Work order => Only the lines below, from the one with "(350, 223) = (509, 300): none -> black truck" through the one with "(413, 145) = (495, 229): black", are to be written out, exactly.

Material provided =>
+++++

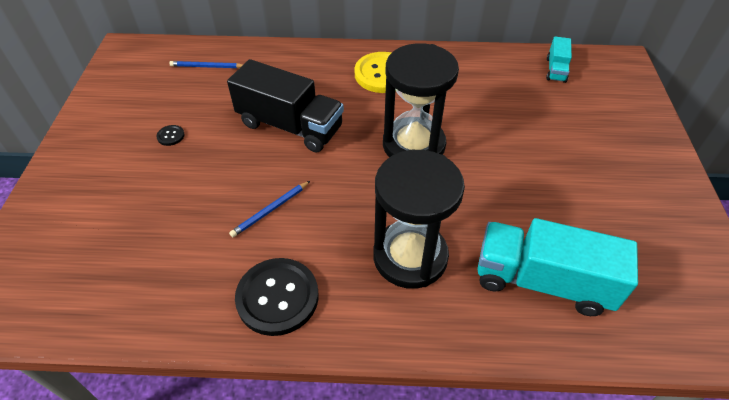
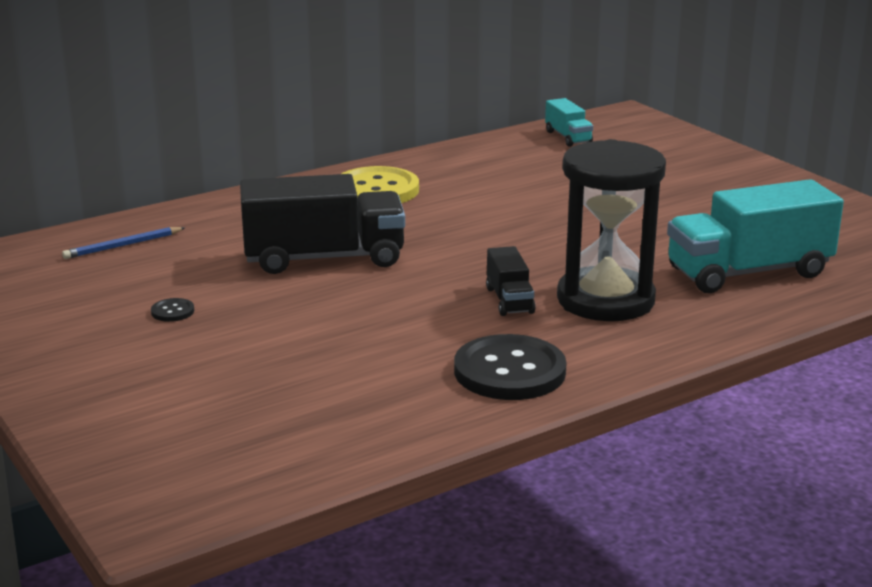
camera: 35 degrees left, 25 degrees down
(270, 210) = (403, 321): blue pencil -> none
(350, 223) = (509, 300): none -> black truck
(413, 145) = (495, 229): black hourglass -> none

+++++

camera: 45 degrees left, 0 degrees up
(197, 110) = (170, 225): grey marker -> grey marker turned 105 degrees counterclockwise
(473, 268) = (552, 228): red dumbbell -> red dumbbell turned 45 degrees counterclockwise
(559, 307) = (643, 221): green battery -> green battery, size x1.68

+++++

Solution to this exercise =>
(350, 223) = (509, 300): none -> black truck
(413, 145) = (495, 229): black hourglass -> none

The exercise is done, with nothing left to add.